:: Exercise brief ::
Show every line that contains the string "cisis", copying each one in full.

** BEGIN Items **

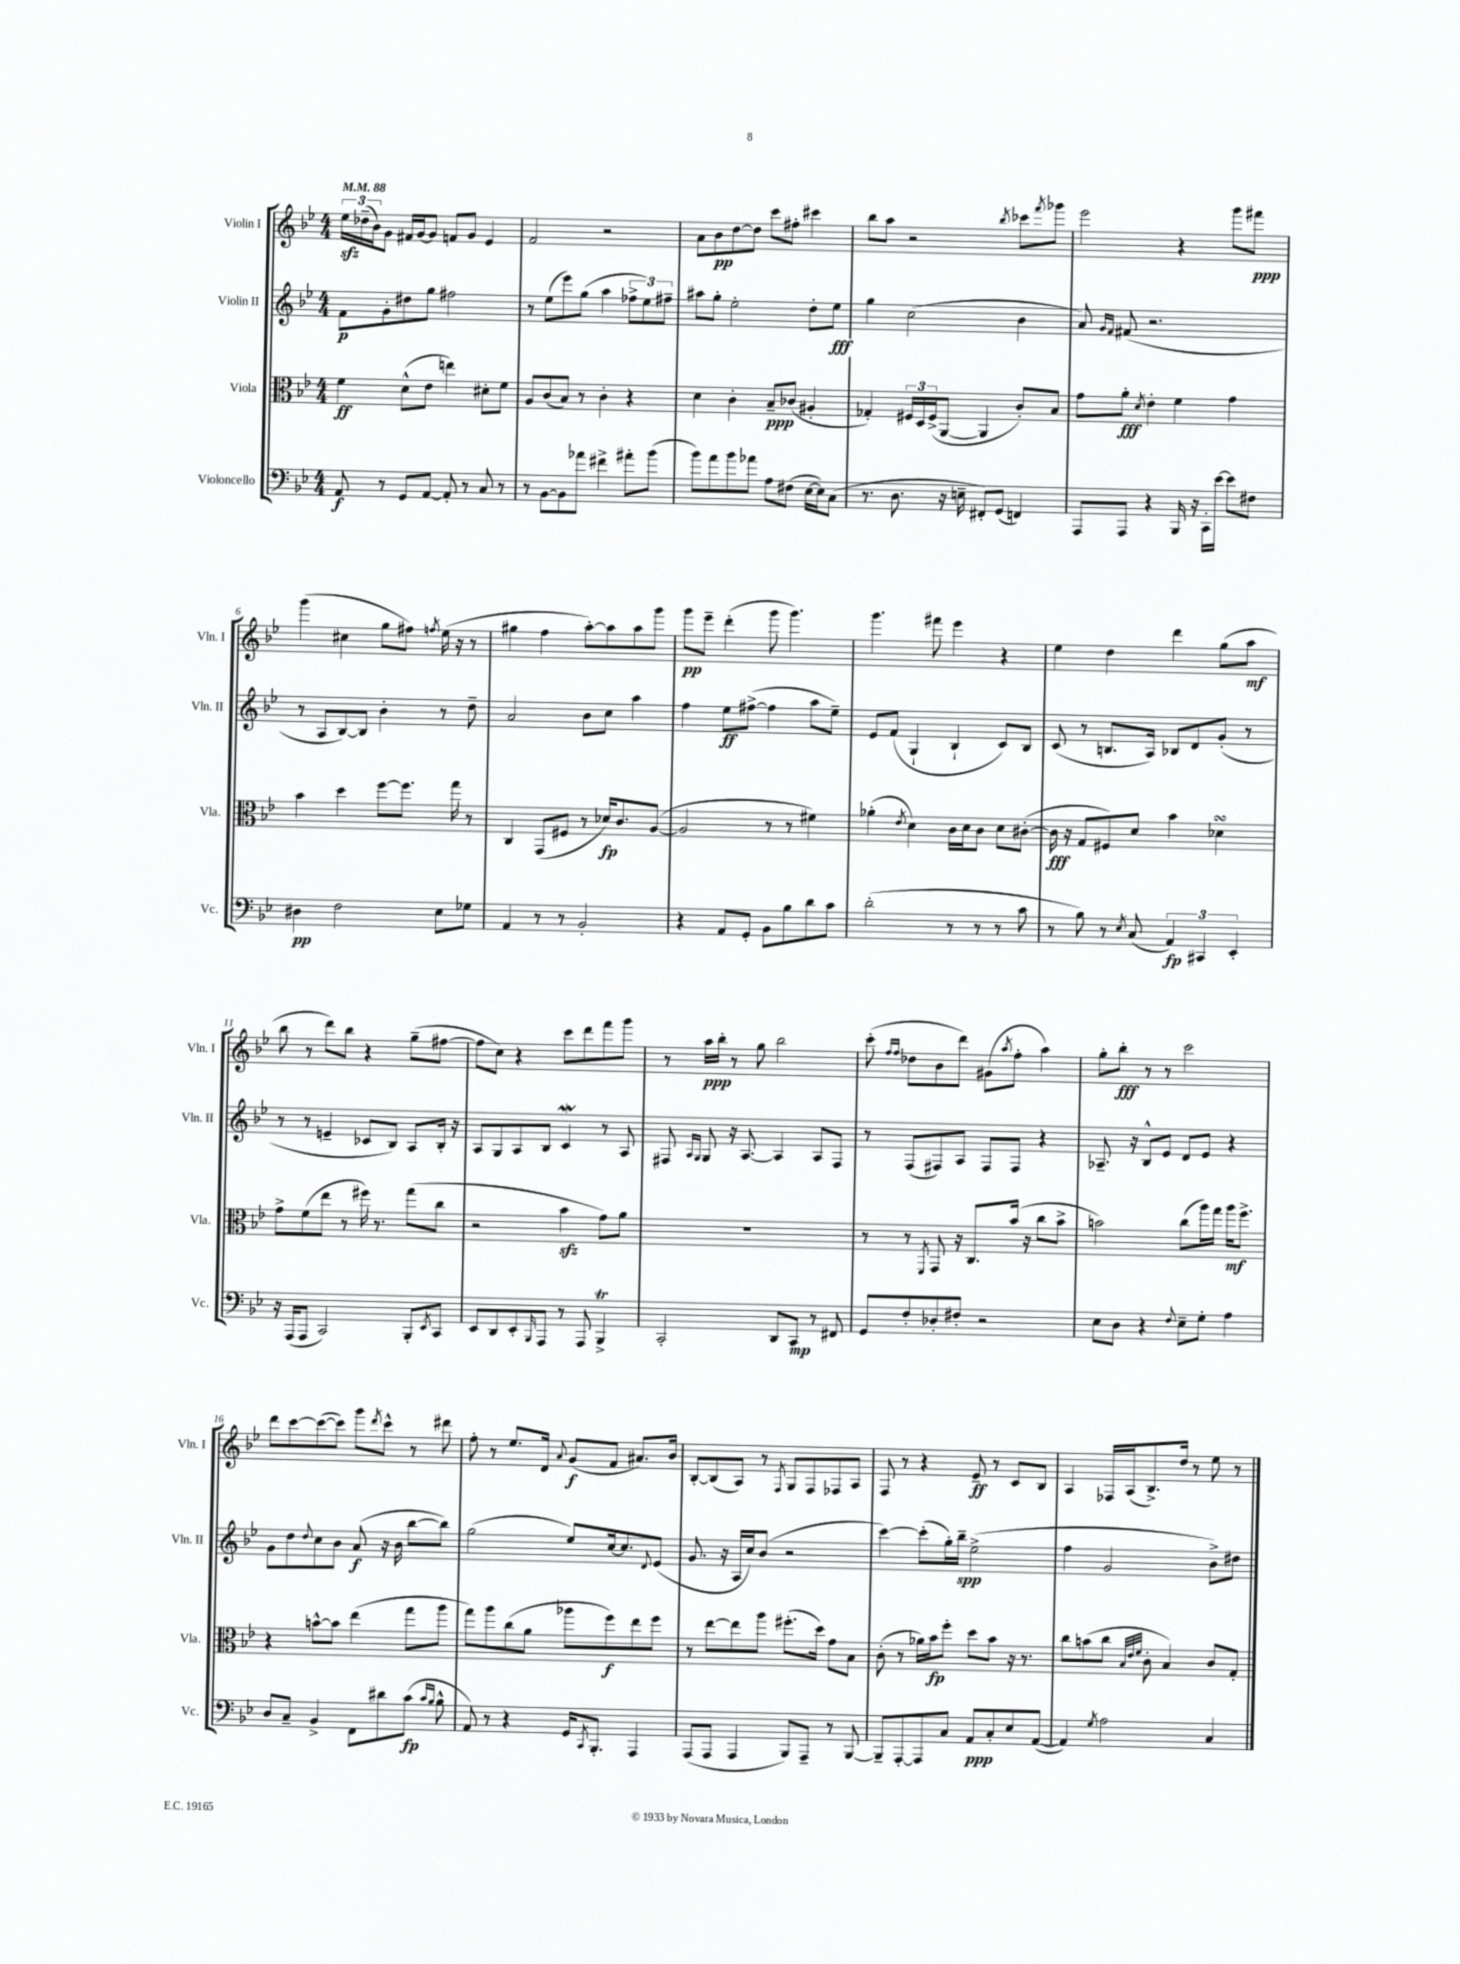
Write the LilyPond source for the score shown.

** END Items **
** BEGIN Items **

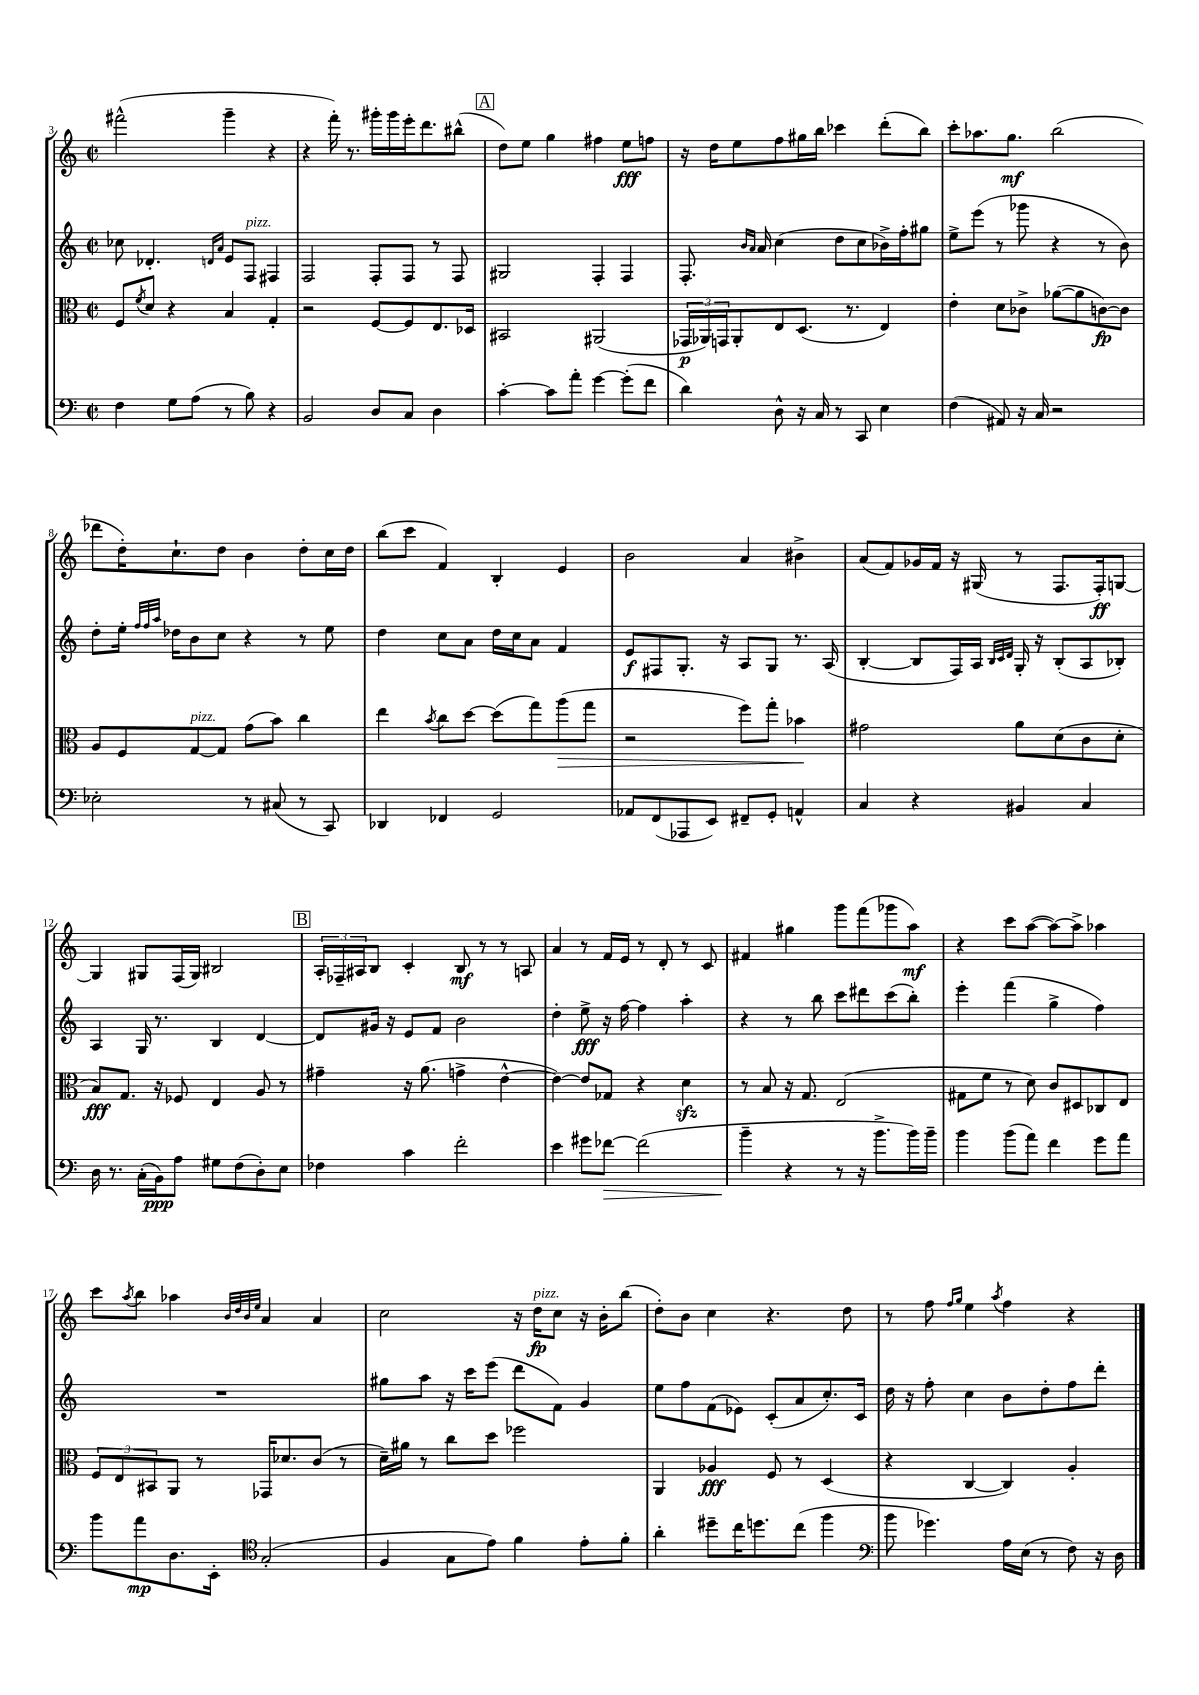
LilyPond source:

** END Items **
** BEGIN Items **

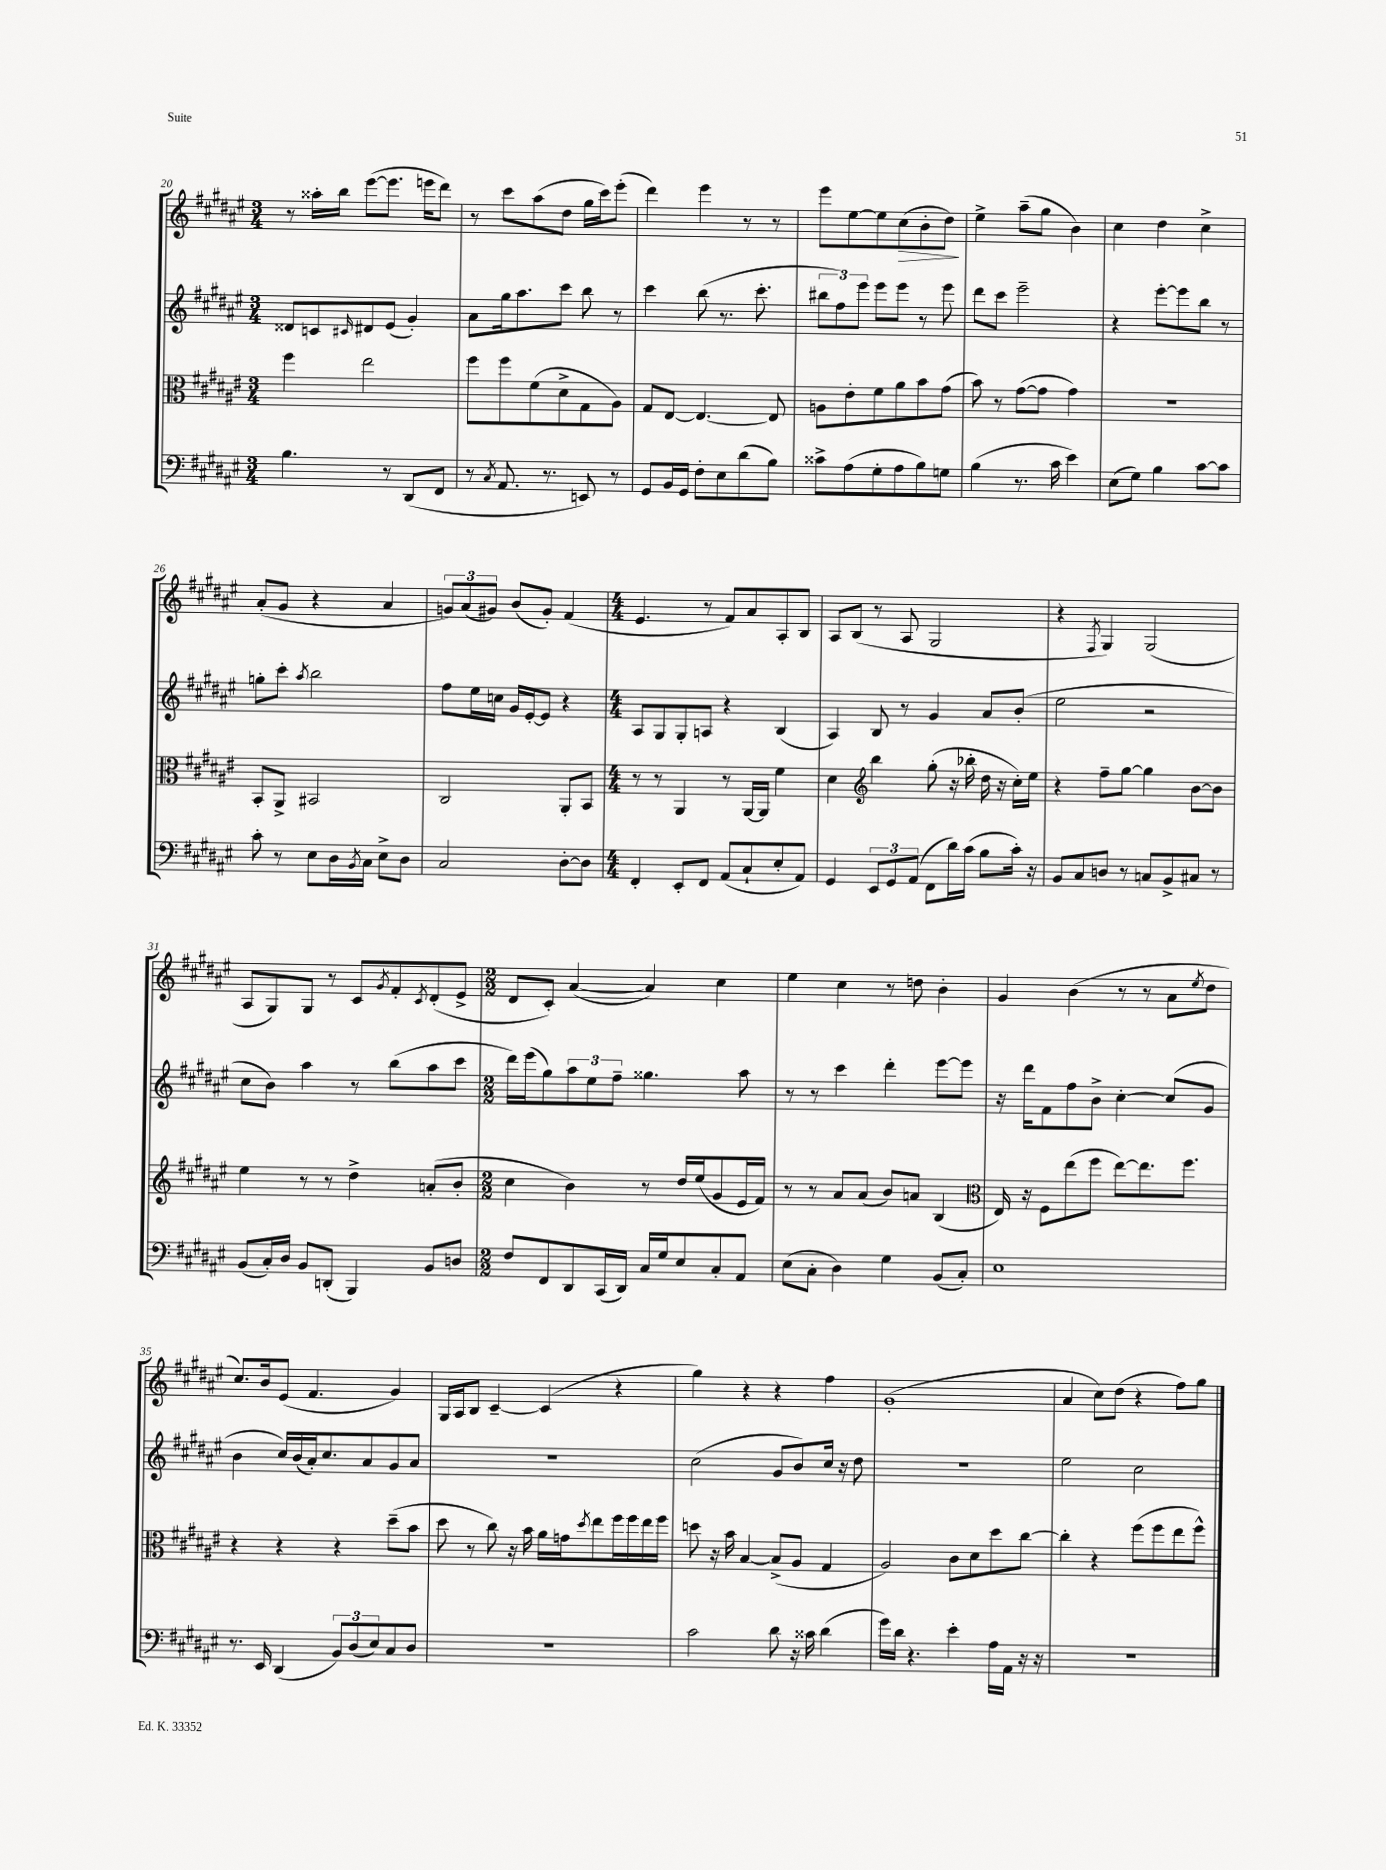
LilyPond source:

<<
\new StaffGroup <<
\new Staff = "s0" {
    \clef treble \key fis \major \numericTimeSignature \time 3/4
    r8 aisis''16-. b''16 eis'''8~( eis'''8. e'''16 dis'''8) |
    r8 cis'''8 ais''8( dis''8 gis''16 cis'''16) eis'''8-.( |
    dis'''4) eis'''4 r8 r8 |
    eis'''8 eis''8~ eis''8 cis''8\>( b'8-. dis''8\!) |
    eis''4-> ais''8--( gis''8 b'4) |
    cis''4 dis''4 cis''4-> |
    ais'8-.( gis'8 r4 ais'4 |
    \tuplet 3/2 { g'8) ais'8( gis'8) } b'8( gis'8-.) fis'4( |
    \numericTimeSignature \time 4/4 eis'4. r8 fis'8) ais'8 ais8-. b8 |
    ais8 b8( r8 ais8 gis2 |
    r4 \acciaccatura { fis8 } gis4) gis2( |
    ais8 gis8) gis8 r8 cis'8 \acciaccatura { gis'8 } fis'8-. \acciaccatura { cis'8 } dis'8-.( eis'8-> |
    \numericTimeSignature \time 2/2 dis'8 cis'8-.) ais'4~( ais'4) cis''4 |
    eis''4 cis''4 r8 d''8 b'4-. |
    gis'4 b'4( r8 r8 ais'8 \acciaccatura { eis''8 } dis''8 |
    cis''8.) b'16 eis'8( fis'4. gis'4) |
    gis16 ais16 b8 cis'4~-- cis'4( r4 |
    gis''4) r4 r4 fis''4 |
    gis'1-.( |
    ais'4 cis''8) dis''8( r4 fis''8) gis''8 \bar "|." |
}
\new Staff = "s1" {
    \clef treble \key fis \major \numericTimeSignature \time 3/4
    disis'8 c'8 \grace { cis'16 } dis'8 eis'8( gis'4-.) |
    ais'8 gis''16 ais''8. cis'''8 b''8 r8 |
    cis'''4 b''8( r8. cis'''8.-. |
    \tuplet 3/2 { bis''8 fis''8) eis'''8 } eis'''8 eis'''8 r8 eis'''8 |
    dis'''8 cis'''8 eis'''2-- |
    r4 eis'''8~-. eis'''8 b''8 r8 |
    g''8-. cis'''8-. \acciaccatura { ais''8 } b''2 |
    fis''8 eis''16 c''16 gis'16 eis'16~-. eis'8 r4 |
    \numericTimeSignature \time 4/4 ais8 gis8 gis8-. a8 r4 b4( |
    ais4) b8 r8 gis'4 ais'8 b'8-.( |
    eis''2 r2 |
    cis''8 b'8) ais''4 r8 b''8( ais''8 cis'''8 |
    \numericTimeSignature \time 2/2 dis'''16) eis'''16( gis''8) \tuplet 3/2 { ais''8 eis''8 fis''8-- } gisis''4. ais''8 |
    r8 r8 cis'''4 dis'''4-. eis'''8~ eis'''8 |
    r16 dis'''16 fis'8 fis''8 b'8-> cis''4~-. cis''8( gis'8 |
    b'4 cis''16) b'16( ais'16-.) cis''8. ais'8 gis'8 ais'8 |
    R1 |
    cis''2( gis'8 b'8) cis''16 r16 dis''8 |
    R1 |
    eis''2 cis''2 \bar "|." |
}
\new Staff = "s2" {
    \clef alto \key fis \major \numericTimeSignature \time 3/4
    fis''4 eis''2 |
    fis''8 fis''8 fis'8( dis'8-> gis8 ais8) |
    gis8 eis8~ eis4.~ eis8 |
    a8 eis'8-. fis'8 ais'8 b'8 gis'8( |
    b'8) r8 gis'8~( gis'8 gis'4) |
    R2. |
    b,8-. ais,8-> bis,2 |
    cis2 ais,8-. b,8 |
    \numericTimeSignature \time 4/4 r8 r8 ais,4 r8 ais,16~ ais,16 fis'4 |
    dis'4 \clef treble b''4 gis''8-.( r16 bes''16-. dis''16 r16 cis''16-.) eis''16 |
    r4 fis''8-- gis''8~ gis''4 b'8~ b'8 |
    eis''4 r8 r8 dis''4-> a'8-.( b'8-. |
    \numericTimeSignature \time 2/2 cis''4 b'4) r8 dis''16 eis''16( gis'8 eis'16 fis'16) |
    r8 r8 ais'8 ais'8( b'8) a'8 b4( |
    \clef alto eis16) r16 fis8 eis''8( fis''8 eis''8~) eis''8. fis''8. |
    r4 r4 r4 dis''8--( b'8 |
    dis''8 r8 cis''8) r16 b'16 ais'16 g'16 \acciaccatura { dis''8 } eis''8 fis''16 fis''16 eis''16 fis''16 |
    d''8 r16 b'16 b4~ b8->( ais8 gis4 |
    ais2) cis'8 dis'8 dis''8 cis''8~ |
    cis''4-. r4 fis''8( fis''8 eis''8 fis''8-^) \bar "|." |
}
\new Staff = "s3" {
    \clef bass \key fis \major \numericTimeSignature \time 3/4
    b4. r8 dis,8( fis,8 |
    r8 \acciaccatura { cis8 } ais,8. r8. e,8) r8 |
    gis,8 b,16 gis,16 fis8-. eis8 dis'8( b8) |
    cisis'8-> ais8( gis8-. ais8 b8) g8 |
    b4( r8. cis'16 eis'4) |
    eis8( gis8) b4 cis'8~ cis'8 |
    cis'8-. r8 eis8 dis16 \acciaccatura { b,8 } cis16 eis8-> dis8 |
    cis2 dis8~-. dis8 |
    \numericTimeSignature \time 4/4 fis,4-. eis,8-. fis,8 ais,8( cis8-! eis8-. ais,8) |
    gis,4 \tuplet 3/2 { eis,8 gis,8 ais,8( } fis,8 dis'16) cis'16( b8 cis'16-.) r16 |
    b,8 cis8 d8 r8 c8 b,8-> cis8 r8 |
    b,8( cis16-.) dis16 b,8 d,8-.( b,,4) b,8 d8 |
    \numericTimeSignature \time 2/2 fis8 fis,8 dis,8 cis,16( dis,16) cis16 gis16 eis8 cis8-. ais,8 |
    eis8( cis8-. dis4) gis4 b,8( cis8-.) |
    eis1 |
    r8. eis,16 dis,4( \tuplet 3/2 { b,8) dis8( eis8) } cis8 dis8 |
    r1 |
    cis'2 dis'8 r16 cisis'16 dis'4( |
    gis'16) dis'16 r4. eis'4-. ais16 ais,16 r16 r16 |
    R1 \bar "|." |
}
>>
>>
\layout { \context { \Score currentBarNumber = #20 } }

** END Items **

:: Final result ::
    cisis'8-> ais8( gis8-. ais8 b8) g8 |
    cis'2 dis'8 r16 cisis'16 dis'4( |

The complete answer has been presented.